Stored entries
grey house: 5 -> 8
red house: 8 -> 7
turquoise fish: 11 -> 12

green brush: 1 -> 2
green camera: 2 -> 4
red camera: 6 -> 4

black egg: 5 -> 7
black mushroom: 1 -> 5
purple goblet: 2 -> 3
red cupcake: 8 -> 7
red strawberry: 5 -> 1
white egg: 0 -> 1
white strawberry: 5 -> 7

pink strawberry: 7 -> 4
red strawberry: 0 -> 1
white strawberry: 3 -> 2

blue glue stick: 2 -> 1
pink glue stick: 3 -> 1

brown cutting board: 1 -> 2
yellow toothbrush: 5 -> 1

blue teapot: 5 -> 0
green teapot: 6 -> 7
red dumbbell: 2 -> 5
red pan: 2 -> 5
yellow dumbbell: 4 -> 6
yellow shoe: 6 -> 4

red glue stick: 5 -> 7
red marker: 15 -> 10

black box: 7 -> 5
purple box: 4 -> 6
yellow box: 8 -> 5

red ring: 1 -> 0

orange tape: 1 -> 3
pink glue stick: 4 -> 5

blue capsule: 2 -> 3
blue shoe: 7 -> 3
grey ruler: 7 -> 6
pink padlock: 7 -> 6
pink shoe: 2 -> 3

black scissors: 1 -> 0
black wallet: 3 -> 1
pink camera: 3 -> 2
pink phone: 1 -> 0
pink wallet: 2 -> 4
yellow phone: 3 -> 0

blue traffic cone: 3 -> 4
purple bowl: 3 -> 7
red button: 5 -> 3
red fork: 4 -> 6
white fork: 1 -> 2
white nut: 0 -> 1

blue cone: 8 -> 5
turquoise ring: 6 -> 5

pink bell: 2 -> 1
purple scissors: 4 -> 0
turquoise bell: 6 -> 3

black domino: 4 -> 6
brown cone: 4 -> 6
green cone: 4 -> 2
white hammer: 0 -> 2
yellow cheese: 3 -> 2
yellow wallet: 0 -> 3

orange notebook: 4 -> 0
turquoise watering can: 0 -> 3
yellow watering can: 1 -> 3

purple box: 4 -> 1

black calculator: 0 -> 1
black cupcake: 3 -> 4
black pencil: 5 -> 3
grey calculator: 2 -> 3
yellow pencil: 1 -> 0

What you are asked to do =
Each entry above is to be transcribed exactly as it was written.

Answer section =
grey house: 5 -> 8
red house: 8 -> 7
turquoise fish: 11 -> 12

green brush: 1 -> 2
green camera: 2 -> 4
red camera: 6 -> 4

black egg: 5 -> 7
black mushroom: 1 -> 5
purple goblet: 2 -> 3
red cupcake: 8 -> 7
red strawberry: 5 -> 1
white egg: 0 -> 1
white strawberry: 5 -> 7

pink strawberry: 7 -> 4
red strawberry: 0 -> 1
white strawberry: 3 -> 2

blue glue stick: 2 -> 1
pink glue stick: 3 -> 1

brown cutting board: 1 -> 2
yellow toothbrush: 5 -> 1

blue teapot: 5 -> 0
green teapot: 6 -> 7
red dumbbell: 2 -> 5
red pan: 2 -> 5
yellow dumbbell: 4 -> 6
yellow shoe: 6 -> 4

red glue stick: 5 -> 7
red marker: 15 -> 10

black box: 7 -> 5
purple box: 4 -> 6
yellow box: 8 -> 5

red ring: 1 -> 0

orange tape: 1 -> 3
pink glue stick: 4 -> 5

blue capsule: 2 -> 3
blue shoe: 7 -> 3
grey ruler: 7 -> 6
pink padlock: 7 -> 6
pink shoe: 2 -> 3

black scissors: 1 -> 0
black wallet: 3 -> 1
pink camera: 3 -> 2
pink phone: 1 -> 0
pink wallet: 2 -> 4
yellow phone: 3 -> 0

blue traffic cone: 3 -> 4
purple bowl: 3 -> 7
red button: 5 -> 3
red fork: 4 -> 6
white fork: 1 -> 2
white nut: 0 -> 1

blue cone: 8 -> 5
turquoise ring: 6 -> 5

pink bell: 2 -> 1
purple scissors: 4 -> 0
turquoise bell: 6 -> 3

black domino: 4 -> 6
brown cone: 4 -> 6
green cone: 4 -> 2
white hammer: 0 -> 2
yellow cheese: 3 -> 2
yellow wallet: 0 -> 3

orange notebook: 4 -> 0
turquoise watering can: 0 -> 3
yellow watering can: 1 -> 3

purple box: 4 -> 1

black calculator: 0 -> 1
black cupcake: 3 -> 4
black pencil: 5 -> 3
grey calculator: 2 -> 3
yellow pencil: 1 -> 0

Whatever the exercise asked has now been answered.